Please filter the data below down to the lines holding the string "minus".
* * * * *
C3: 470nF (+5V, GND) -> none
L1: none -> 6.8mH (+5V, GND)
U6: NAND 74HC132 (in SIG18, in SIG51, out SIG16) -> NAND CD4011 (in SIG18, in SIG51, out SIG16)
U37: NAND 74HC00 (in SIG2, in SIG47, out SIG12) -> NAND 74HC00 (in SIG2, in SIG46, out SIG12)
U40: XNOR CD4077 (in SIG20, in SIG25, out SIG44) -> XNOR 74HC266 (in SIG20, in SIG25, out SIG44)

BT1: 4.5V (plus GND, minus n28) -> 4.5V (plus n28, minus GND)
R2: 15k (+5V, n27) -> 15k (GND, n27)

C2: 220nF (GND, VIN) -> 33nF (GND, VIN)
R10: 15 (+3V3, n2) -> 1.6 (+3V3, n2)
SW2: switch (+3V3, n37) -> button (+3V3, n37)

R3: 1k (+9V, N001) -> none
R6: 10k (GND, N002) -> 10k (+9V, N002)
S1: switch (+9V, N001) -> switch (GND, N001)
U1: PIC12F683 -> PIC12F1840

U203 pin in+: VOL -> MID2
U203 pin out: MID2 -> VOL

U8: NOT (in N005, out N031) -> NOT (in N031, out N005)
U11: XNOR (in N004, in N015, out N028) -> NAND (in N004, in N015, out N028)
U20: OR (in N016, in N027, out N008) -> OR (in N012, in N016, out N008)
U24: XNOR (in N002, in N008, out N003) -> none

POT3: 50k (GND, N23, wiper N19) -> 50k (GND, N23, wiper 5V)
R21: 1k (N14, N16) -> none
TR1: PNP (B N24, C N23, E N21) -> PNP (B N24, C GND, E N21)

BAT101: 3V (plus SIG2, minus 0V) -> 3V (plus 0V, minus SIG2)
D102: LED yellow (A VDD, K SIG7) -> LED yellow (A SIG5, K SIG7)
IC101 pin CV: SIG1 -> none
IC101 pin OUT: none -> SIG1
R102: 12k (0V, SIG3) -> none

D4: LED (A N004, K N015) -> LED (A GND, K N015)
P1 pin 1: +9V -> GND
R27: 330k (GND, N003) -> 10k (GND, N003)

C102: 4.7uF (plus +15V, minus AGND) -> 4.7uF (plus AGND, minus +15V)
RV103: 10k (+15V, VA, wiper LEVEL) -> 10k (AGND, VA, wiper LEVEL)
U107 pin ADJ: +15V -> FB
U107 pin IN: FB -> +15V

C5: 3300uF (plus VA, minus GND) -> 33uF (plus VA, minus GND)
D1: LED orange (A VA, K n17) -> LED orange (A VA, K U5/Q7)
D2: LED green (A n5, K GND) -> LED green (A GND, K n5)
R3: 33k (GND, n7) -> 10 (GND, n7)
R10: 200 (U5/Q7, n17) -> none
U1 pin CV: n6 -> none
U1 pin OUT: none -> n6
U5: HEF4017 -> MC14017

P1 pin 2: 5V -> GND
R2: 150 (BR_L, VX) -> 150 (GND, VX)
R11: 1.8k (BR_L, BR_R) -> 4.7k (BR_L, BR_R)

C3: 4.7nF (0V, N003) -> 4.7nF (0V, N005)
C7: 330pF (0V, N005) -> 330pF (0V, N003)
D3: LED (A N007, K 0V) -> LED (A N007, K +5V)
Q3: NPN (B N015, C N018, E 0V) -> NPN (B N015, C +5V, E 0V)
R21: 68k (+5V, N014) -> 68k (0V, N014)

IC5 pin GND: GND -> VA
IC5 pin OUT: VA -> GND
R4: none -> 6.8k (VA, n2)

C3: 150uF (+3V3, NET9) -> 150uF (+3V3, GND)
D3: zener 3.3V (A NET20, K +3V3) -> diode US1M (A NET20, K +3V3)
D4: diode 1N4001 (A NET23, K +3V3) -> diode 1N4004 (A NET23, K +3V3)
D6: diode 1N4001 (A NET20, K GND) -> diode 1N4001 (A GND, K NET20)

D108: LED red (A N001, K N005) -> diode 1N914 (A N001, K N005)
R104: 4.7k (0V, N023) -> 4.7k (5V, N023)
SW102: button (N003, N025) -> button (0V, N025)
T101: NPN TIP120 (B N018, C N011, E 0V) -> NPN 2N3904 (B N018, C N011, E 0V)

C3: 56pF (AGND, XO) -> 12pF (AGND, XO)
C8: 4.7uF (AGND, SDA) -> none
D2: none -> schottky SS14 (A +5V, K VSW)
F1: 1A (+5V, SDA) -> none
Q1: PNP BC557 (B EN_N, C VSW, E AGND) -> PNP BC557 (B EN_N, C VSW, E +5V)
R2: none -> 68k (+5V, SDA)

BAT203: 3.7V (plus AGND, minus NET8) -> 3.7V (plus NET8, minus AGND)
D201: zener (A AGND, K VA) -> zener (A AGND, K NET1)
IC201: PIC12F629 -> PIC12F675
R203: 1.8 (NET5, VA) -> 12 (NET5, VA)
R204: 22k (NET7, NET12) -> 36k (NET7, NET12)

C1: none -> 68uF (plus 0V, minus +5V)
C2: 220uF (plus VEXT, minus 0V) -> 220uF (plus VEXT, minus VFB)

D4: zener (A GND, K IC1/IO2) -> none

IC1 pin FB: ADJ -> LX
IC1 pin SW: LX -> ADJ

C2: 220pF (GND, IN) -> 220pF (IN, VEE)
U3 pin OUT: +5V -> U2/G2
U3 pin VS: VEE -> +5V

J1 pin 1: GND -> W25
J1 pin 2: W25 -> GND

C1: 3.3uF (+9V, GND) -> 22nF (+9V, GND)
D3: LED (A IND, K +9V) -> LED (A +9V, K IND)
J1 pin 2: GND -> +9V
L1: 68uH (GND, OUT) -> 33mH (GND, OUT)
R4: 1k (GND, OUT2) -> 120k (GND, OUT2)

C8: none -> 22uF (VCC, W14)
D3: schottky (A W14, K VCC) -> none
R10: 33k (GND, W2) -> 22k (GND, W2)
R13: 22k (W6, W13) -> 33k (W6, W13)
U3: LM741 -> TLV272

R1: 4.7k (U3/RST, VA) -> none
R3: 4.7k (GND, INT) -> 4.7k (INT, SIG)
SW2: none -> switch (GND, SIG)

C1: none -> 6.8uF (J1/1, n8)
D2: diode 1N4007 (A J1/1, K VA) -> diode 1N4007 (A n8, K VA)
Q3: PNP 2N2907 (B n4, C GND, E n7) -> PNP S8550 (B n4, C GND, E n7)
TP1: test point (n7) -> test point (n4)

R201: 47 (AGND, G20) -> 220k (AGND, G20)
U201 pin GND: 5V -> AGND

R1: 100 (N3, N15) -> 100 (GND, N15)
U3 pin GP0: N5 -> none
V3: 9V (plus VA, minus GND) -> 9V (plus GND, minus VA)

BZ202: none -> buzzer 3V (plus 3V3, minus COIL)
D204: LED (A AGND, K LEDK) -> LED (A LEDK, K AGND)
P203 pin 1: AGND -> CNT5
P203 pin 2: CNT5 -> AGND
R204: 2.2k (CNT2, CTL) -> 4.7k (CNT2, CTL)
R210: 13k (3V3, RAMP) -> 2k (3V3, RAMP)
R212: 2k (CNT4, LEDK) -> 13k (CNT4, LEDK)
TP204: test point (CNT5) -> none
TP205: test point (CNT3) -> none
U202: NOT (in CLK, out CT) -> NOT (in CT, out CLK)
* * * * *
■ **Solved problem**:
BT1: 4.5V (plus GND, minus n28) -> 4.5V (plus n28, minus GND)
BAT101: 3V (plus SIG2, minus 0V) -> 3V (plus 0V, minus SIG2)
C102: 4.7uF (plus +15V, minus AGND) -> 4.7uF (plus AGND, minus +15V)
C5: 3300uF (plus VA, minus GND) -> 33uF (plus VA, minus GND)
BAT203: 3.7V (plus AGND, minus NET8) -> 3.7V (plus NET8, minus AGND)
C1: none -> 68uF (plus 0V, minus +5V)
C2: 220uF (plus VEXT, minus 0V) -> 220uF (plus VEXT, minus VFB)
V3: 9V (plus VA, minus GND) -> 9V (plus GND, minus VA)
BZ202: none -> buzzer 3V (plus 3V3, minus COIL)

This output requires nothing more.